The string "NMOS" appears in some lines of the entries that follow; copy each such line.
(Supplied material Opens)
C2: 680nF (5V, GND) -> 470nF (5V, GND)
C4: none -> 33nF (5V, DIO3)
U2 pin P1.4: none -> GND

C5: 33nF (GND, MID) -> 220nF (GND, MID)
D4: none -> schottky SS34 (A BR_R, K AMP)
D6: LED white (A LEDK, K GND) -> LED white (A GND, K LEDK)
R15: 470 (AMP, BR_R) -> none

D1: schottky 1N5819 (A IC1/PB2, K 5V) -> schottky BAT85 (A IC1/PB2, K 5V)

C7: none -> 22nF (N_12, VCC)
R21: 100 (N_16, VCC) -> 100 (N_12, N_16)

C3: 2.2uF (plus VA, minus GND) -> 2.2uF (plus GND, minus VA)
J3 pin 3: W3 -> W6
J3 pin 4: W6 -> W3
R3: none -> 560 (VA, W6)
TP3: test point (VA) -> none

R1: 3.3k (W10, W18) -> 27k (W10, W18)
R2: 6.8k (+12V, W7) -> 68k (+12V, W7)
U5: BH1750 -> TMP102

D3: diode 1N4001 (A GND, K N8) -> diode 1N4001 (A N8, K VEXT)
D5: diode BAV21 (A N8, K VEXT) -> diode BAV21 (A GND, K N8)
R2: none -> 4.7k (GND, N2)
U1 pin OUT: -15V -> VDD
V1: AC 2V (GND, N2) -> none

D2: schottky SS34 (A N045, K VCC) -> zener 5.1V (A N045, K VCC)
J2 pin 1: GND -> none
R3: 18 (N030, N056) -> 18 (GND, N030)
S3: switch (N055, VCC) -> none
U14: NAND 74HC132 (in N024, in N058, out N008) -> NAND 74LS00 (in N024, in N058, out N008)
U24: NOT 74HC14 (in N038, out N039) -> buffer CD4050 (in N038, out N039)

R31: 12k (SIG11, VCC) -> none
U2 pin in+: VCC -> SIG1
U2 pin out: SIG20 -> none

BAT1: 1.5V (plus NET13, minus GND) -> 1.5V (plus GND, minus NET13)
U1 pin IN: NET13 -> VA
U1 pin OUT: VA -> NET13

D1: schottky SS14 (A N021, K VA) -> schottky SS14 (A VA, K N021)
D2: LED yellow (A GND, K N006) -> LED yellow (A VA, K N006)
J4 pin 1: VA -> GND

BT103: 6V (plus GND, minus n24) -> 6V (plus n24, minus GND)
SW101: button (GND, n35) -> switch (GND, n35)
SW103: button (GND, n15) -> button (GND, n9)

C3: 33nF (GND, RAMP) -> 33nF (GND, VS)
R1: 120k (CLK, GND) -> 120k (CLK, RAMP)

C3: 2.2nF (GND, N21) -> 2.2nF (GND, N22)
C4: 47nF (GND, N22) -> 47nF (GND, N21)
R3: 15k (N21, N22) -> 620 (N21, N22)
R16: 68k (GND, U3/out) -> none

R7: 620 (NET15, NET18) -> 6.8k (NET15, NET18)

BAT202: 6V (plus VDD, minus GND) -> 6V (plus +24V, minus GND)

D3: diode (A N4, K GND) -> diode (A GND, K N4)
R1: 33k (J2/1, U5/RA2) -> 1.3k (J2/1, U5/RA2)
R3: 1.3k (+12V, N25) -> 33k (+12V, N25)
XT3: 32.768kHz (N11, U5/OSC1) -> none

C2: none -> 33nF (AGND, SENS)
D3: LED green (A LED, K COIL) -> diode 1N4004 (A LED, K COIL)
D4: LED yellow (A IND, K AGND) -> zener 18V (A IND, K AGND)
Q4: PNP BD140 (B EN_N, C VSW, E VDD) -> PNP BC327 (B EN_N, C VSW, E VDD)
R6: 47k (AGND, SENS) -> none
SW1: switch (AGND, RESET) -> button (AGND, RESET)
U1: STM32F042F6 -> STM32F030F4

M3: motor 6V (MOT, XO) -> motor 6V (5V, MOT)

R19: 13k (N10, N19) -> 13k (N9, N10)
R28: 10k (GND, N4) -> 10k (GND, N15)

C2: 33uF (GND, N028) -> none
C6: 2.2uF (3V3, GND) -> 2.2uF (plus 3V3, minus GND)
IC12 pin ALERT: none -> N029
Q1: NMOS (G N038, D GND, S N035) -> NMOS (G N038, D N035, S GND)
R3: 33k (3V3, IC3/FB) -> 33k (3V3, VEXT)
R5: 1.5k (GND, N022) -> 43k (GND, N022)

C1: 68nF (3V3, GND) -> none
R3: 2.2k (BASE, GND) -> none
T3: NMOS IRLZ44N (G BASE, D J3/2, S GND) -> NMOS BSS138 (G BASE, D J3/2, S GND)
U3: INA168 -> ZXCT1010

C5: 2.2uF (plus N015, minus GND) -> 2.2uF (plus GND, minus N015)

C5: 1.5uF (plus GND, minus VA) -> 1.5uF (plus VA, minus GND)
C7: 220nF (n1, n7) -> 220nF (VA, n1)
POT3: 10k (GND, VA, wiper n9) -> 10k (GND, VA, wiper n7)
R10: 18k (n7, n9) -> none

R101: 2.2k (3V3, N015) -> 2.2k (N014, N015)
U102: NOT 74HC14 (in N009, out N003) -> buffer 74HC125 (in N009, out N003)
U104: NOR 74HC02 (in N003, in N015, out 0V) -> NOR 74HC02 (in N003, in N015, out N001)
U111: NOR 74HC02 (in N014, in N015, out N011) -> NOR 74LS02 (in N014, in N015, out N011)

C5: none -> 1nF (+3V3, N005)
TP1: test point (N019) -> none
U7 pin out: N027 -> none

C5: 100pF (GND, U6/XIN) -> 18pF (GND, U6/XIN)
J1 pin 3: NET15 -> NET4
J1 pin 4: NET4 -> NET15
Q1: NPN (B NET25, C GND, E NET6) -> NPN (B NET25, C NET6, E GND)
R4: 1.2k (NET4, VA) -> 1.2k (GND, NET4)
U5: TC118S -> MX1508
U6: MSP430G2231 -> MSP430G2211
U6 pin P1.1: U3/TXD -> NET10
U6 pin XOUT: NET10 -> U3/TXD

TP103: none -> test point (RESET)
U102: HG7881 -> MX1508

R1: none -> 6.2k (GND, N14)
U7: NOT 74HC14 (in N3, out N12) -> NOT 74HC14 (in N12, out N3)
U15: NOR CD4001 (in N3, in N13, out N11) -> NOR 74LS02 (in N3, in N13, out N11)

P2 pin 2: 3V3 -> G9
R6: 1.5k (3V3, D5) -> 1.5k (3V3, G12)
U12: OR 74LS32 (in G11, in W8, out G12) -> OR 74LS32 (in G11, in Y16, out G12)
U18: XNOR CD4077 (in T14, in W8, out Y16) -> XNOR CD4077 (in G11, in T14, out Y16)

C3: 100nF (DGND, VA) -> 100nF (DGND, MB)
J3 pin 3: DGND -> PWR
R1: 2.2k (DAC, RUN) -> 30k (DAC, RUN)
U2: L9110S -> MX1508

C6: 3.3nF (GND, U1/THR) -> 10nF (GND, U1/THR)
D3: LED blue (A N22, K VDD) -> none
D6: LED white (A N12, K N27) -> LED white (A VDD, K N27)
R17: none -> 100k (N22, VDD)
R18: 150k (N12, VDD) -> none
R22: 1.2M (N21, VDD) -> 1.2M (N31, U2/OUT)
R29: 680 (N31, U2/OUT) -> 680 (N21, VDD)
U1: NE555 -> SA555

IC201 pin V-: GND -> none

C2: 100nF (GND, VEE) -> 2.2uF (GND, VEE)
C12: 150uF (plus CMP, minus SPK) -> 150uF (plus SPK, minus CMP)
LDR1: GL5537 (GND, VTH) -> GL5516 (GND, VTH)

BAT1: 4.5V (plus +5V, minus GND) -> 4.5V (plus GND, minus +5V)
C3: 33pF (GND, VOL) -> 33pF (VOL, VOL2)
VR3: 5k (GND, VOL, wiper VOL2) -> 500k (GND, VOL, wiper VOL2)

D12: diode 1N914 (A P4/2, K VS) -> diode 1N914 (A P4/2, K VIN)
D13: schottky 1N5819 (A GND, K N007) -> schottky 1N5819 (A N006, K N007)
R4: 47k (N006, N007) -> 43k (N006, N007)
(Supplied material Closes)
* Task output
Q1: NMOS (G N038, D GND, S N035) -> NMOS (G N038, D N035, S GND)
T3: NMOS IRLZ44N (G BASE, D J3/2, S GND) -> NMOS BSS138 (G BASE, D J3/2, S GND)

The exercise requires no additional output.